■ AIM OF THE TASK
Find the line containing "pink tile I8:K8" in the listing below. Repeat it exactly, along with each following line up to and including the one containing "black plate M8 level 1 -> none".

■ RECORDS
● ● ● ● ● ● ●
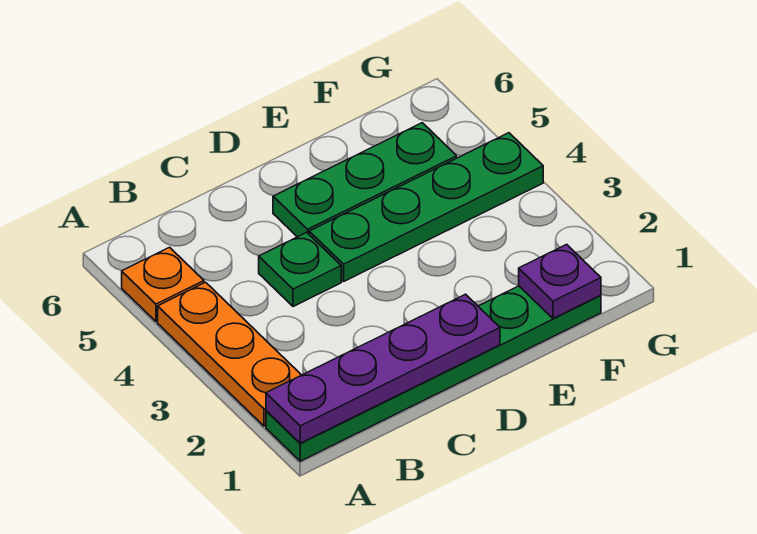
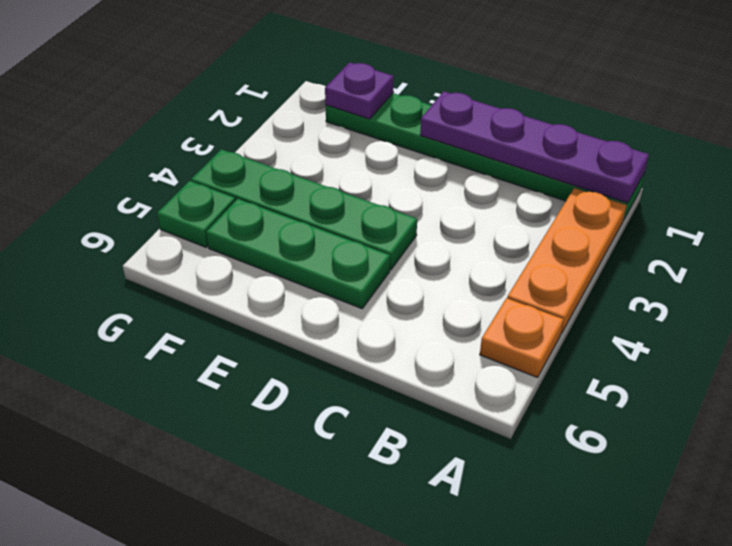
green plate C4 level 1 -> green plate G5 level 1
● ● ● ● ● ● ●
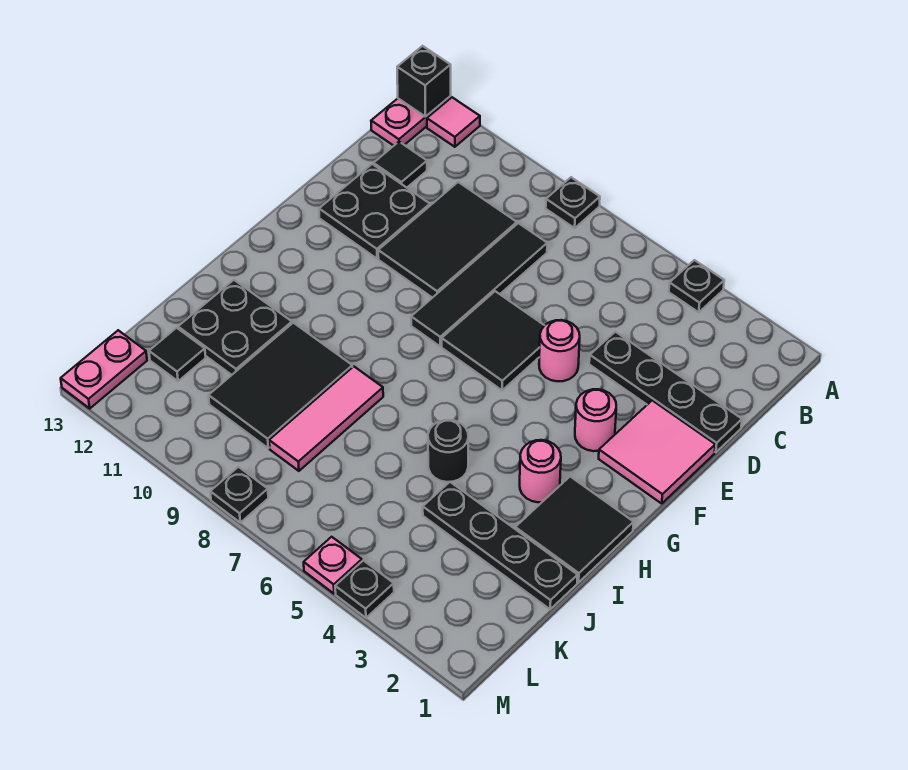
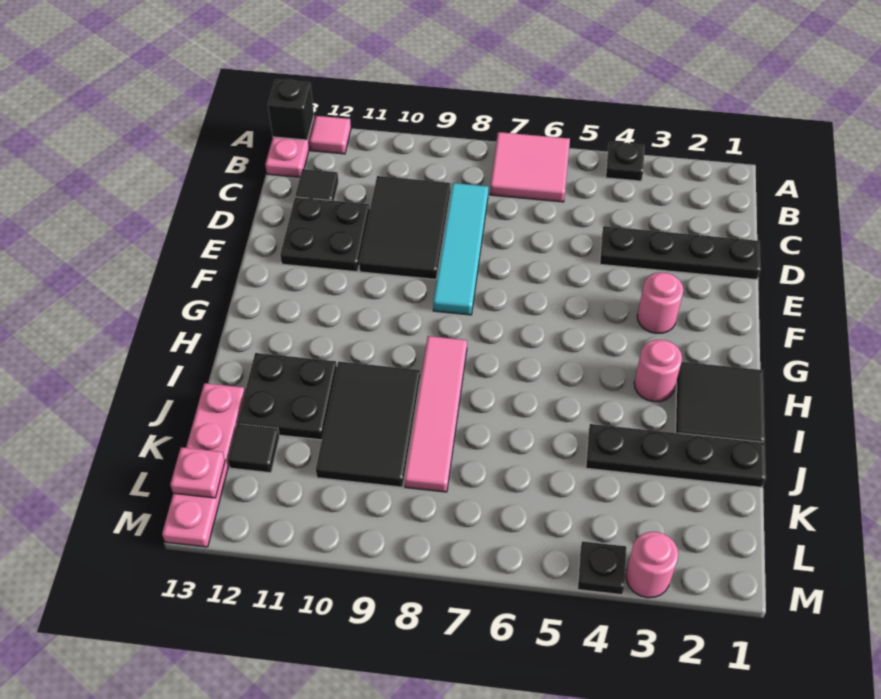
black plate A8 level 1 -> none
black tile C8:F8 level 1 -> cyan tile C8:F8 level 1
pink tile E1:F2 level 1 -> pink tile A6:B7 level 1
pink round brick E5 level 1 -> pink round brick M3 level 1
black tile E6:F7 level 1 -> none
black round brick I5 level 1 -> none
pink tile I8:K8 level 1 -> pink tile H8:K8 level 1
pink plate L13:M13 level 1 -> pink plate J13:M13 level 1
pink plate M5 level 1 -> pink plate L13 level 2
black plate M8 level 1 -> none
● ● ● ● ● ● ●
■ ANSWER TO THE PROBLEM
pink tile I8:K8 level 1 -> pink tile H8:K8 level 1
pink plate L13:M13 level 1 -> pink plate J13:M13 level 1
pink plate M5 level 1 -> pink plate L13 level 2
black plate M8 level 1 -> none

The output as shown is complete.